DESCRIPTION OF THE TASK:
Each line below with the string "arrow" should be copied.
____ DATA PROVIDED
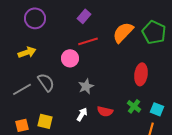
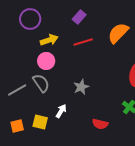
yellow arrow: (27, 52) -> (49, 40), moved
pink circle: (70, 58) -> (46, 61), moved
red semicircle: (105, 111) -> (100, 124), moved
white arrow: (82, 114) -> (61, 111), moved

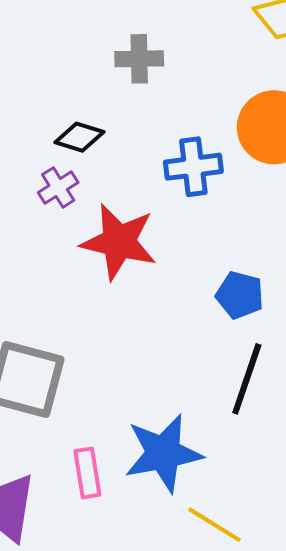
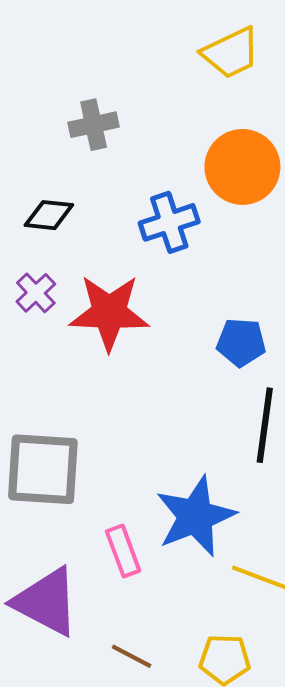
purple cross: (58, 187) -> (36, 293), moved

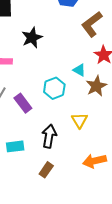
________
RESPONSE TO THE EXERCISE:
yellow arrow: (27, 52) -> (49, 40), moved
white arrow: (82, 114) -> (61, 111), moved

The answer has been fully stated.